Assignment:
Could you output, exactly and with nothing else, every line from the one that contains "green screwdriver: 6 -> 2" through the last line of the listing below?

Excerpted data:
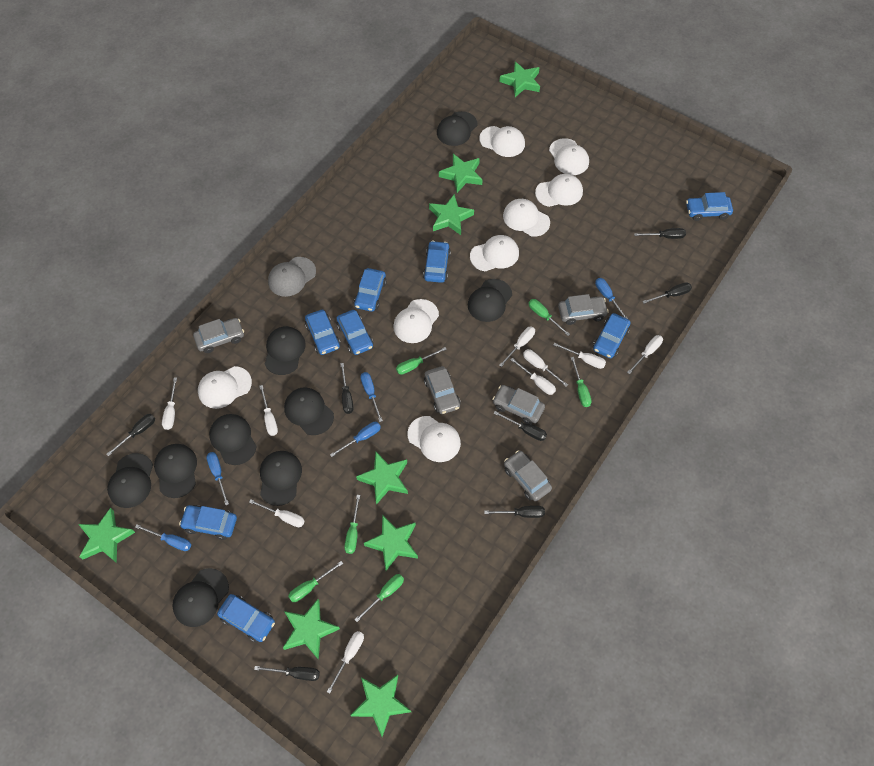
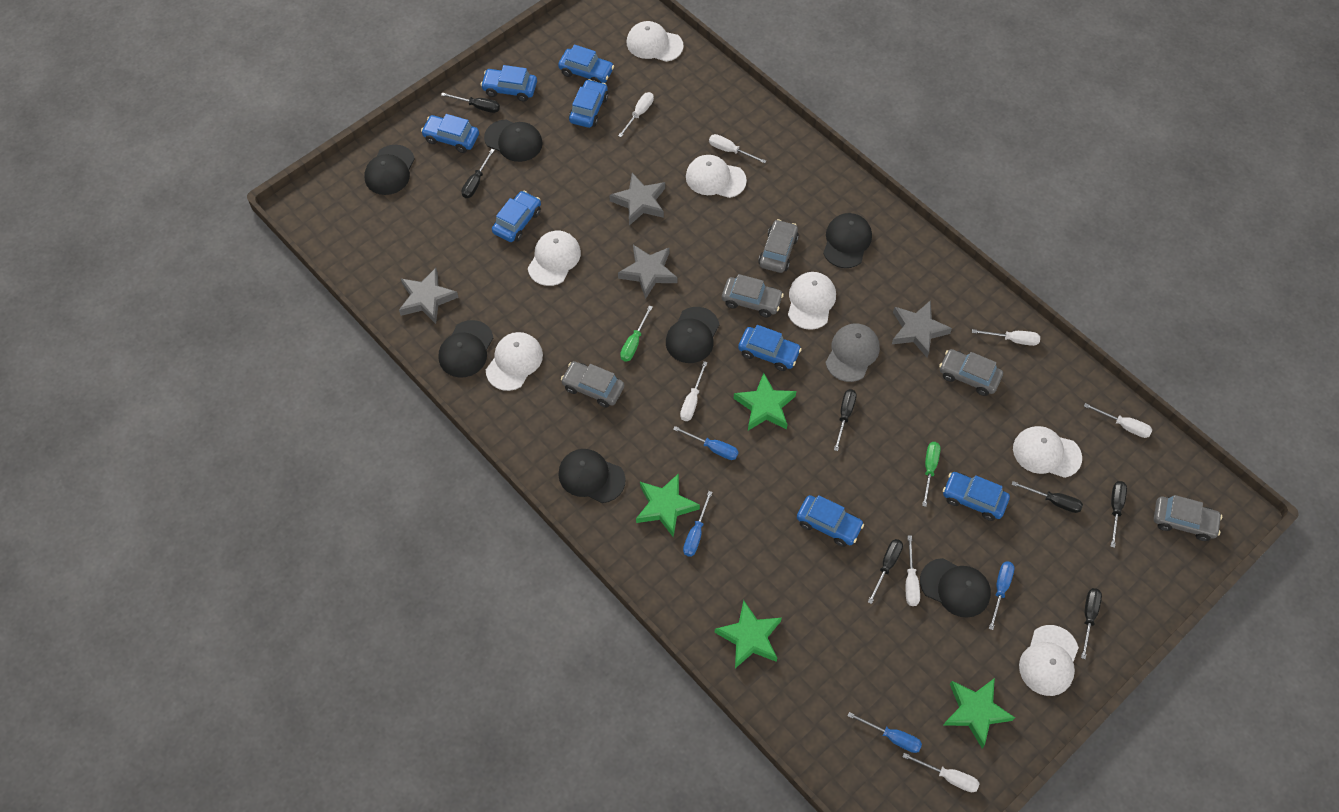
black cap: 9 -> 7
blue screwdriver: 5 -> 4
green screwdriver: 6 -> 2
green star: 8 -> 4
grey star: 0 -> 4
white cap: 8 -> 7
white screwdriver: 9 -> 7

Response area:
green screwdriver: 6 -> 2
green star: 8 -> 4
grey star: 0 -> 4
white cap: 8 -> 7
white screwdriver: 9 -> 7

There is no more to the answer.